▶ [Task details] Count how many lines hold "black" in the records, and respond with that number by itself.

[Source data Boundary: Start]

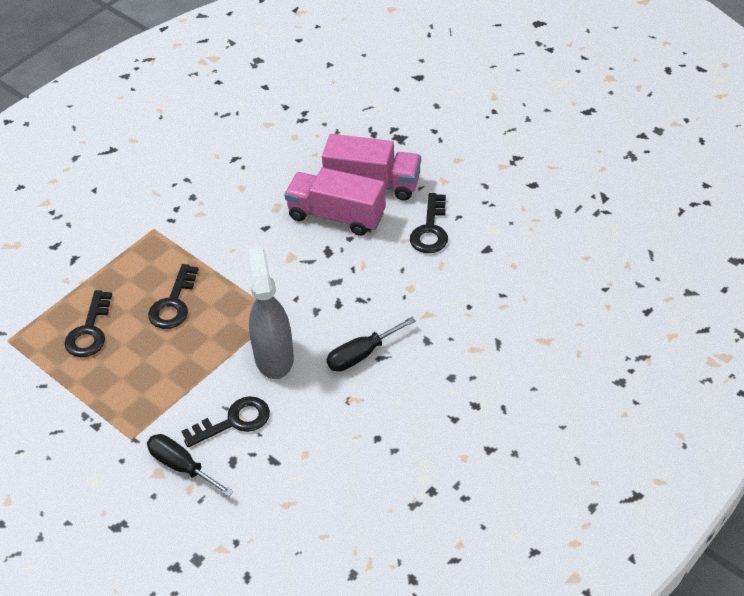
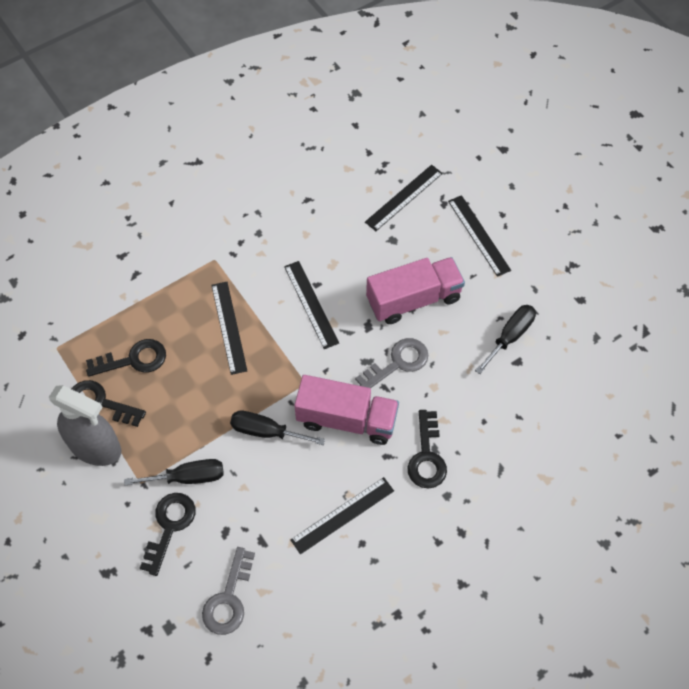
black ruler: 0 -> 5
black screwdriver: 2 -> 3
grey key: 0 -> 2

[Source data Boundary: End]
[Source data Boundary: Start]

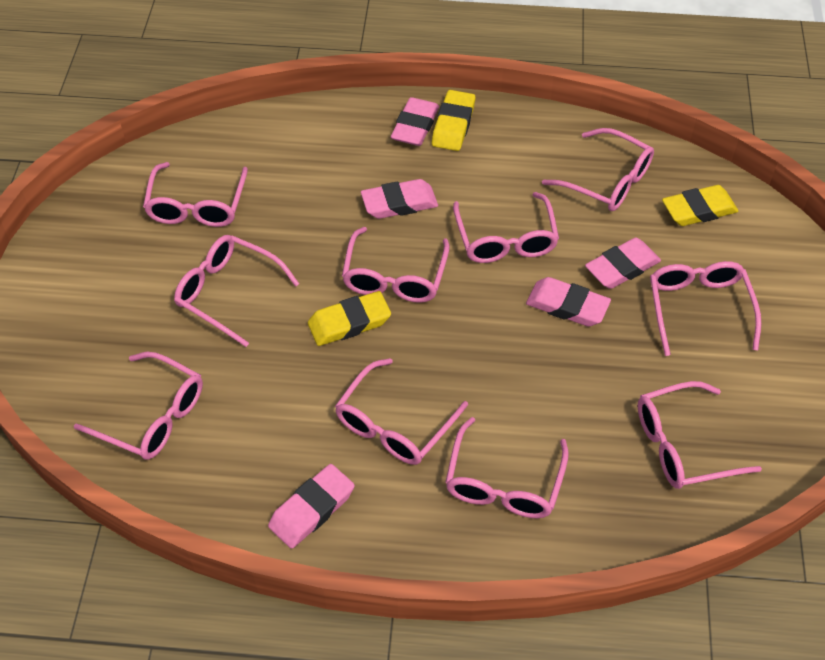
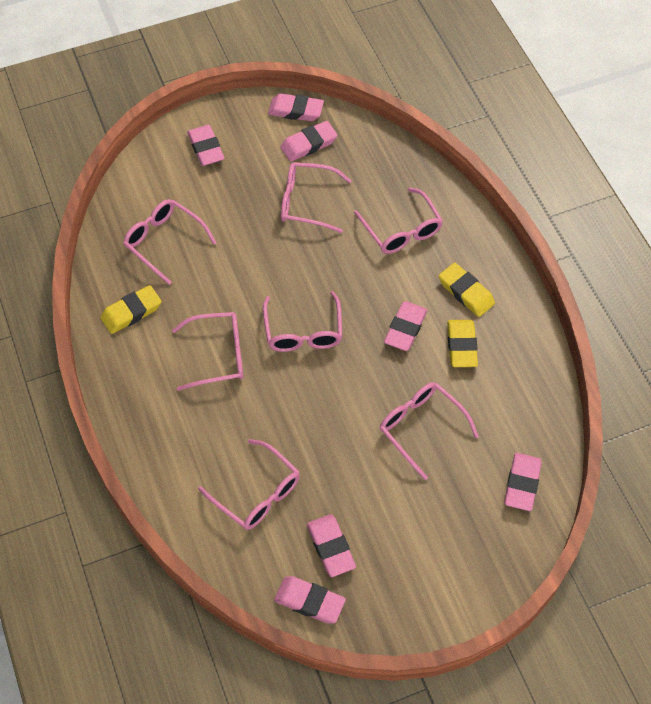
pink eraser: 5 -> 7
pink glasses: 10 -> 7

[Source data Boundary: End]

▶ [Written solution] 2